Data listing:

************

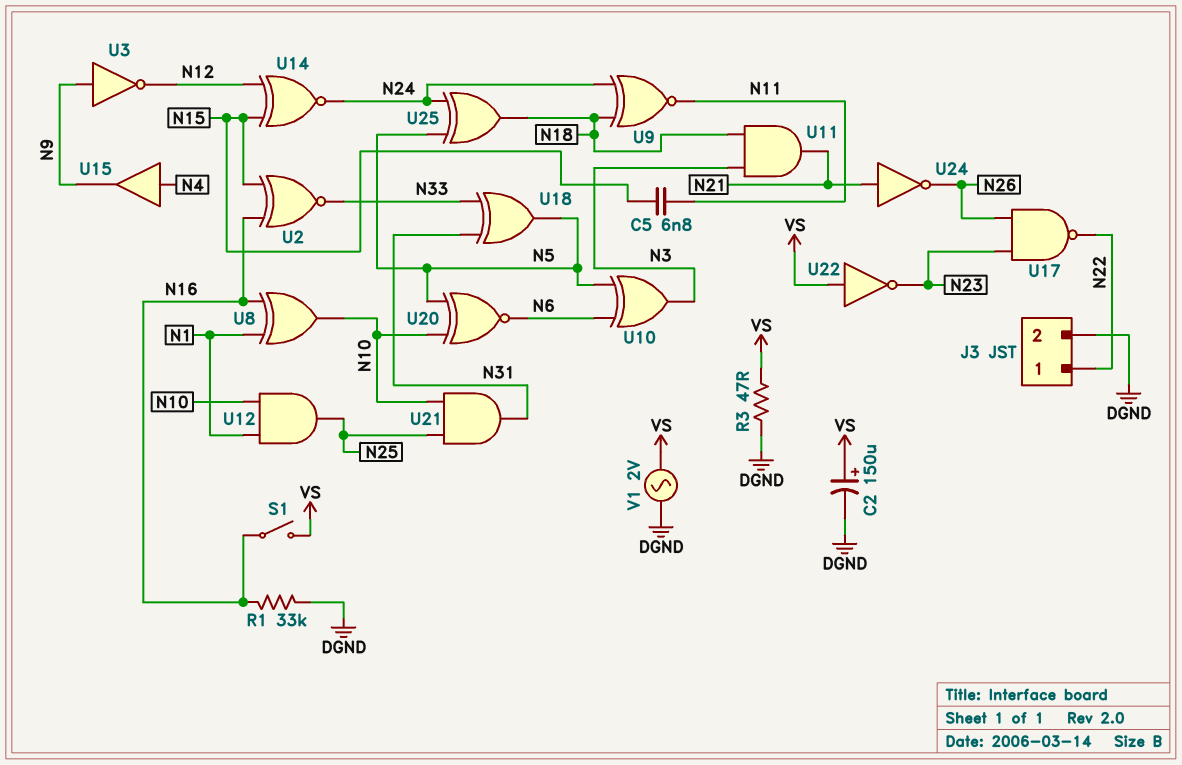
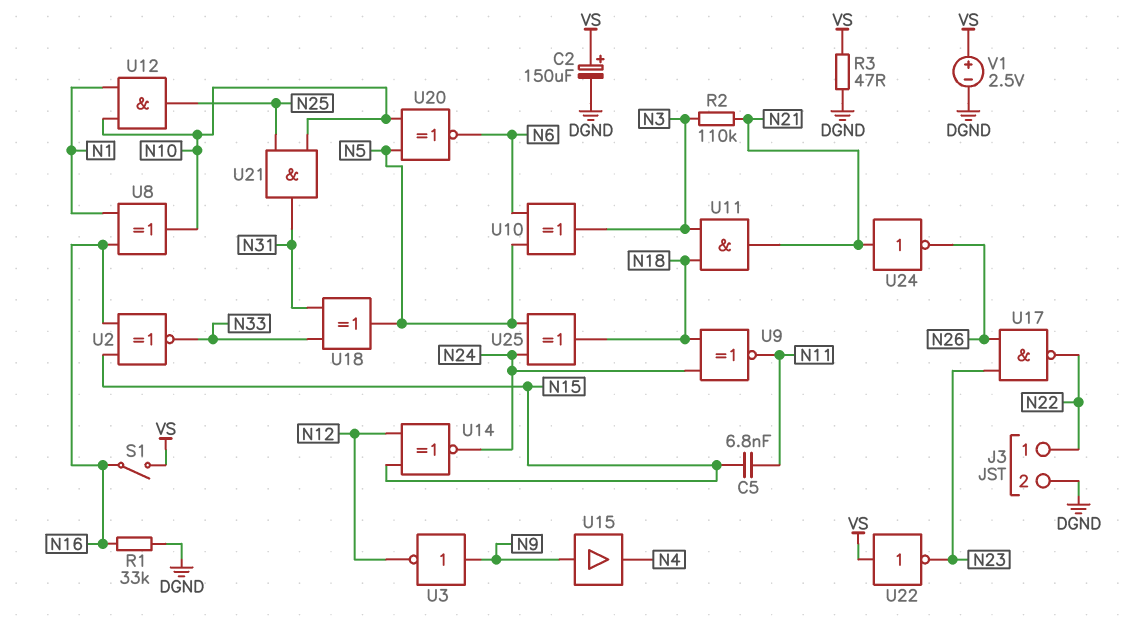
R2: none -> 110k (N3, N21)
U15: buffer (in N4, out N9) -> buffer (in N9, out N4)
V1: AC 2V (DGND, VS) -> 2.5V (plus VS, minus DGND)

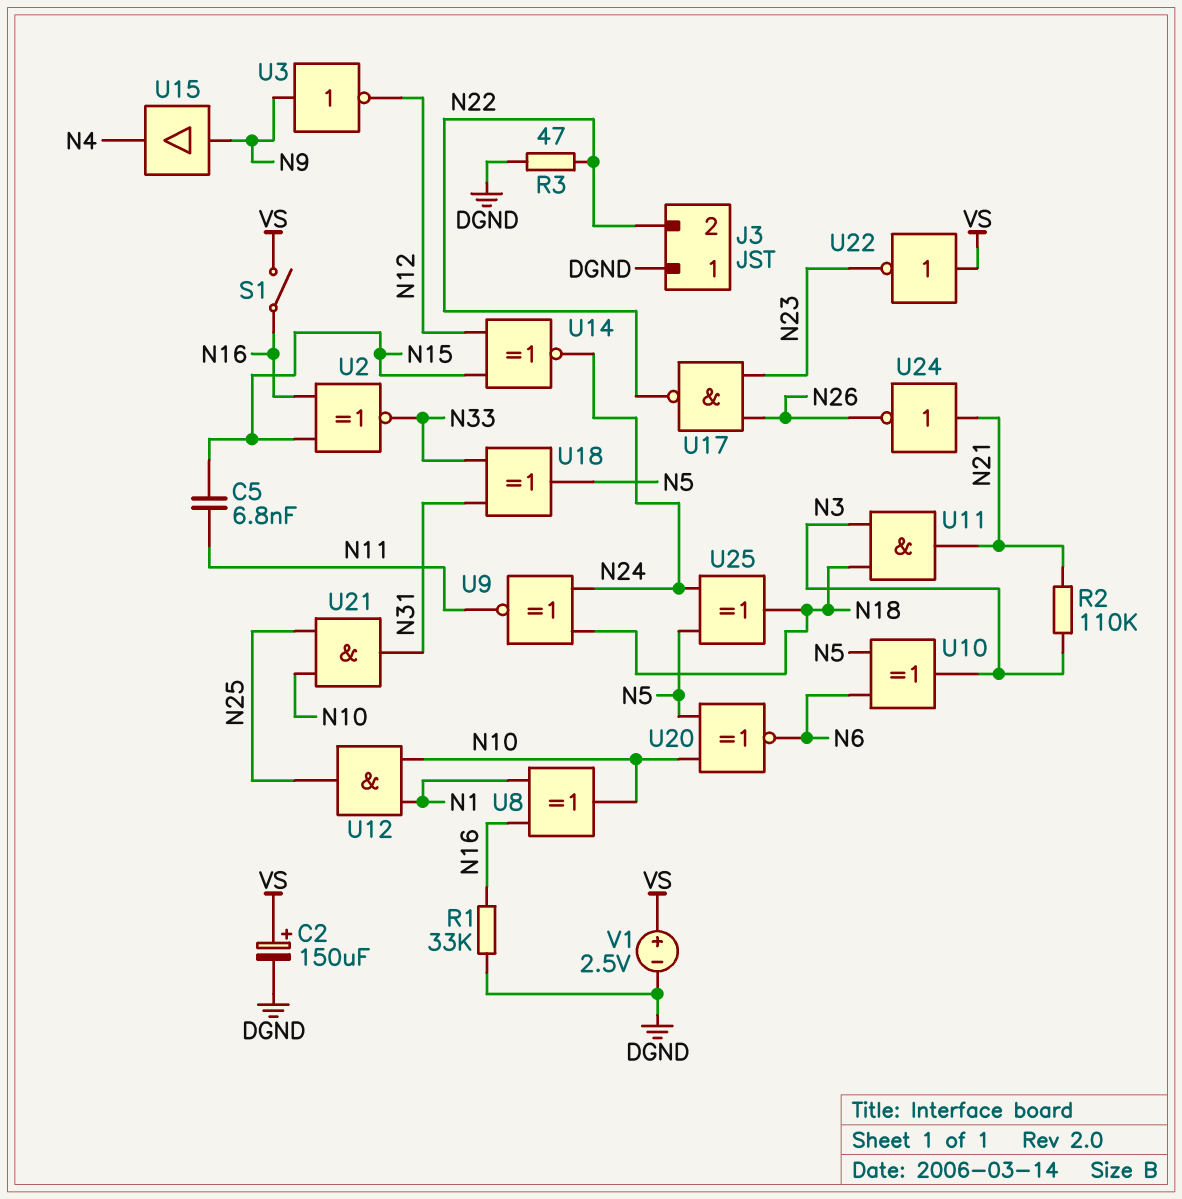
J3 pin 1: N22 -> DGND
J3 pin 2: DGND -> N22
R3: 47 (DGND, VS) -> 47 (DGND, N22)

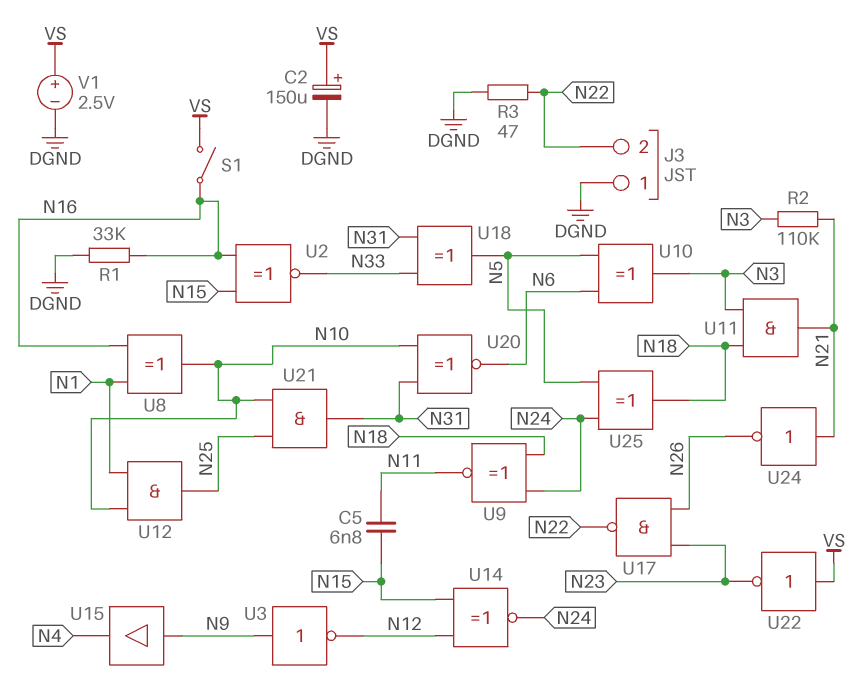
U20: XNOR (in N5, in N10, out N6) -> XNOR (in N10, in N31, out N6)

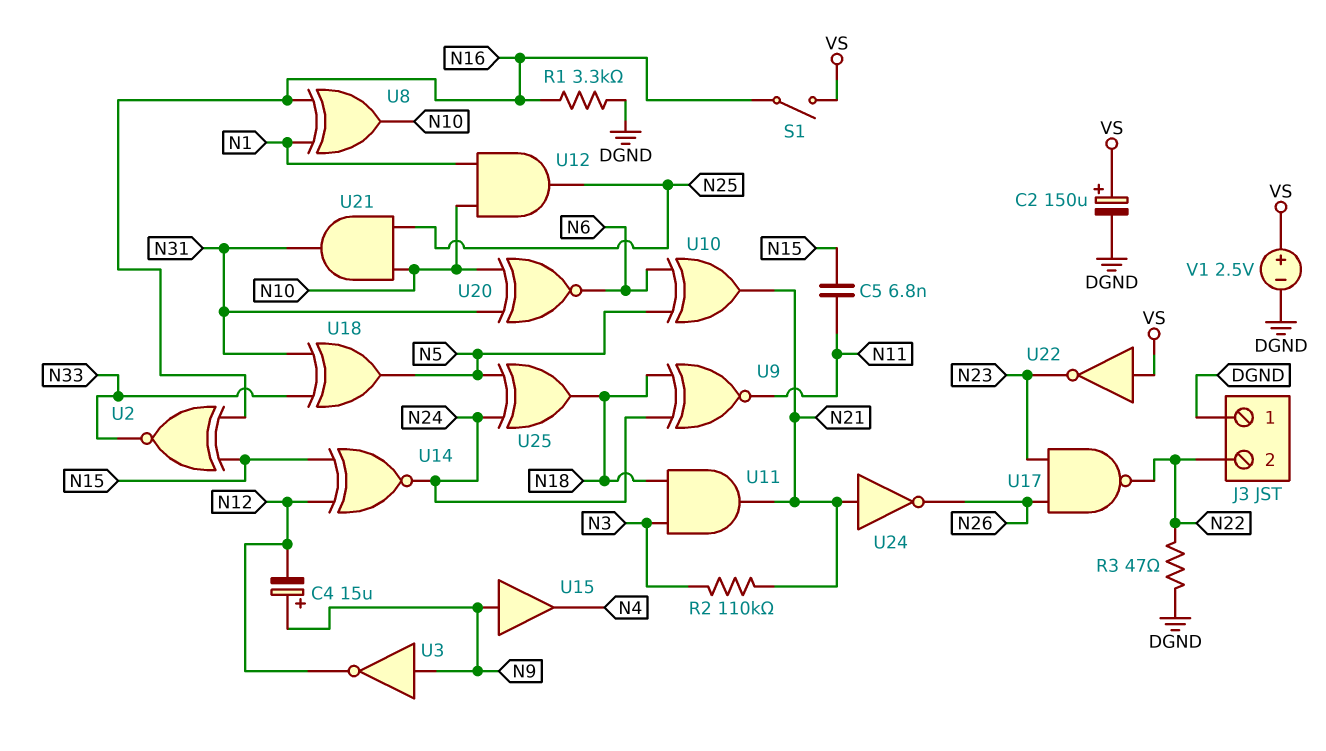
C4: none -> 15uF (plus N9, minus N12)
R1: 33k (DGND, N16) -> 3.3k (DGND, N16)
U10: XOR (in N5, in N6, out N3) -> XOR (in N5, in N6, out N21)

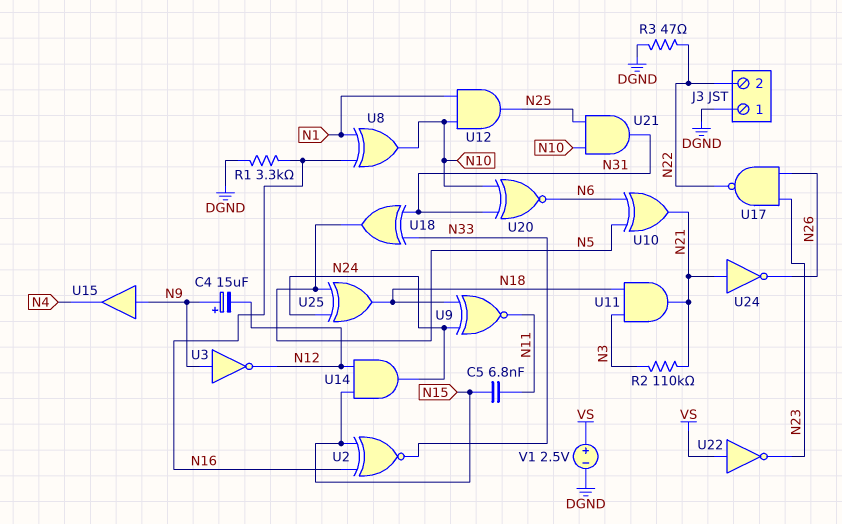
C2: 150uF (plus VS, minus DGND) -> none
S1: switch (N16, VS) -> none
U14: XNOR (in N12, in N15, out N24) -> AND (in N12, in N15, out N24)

************

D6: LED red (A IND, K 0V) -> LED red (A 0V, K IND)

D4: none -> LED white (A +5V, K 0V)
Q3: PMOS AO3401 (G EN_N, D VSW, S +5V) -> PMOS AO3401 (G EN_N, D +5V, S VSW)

************

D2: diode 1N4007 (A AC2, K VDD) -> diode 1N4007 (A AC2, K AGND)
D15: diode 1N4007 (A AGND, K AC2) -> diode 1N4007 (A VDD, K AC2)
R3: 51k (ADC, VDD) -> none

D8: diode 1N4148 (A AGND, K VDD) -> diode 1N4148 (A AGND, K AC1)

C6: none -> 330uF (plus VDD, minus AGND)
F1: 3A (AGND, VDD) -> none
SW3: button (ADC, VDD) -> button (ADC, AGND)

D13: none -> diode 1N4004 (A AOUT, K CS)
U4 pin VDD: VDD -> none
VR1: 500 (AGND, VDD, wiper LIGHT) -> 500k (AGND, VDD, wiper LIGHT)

************

Exercise objective: Search the entries for "minus" and copy out each line that has it.

Answer for the task:
V1: AC 2V (DGND, VS) -> 2.5V (plus VS, minus DGND)
C4: none -> 15uF (plus N9, minus N12)
C2: 150uF (plus VS, minus DGND) -> none
C6: none -> 330uF (plus VDD, minus AGND)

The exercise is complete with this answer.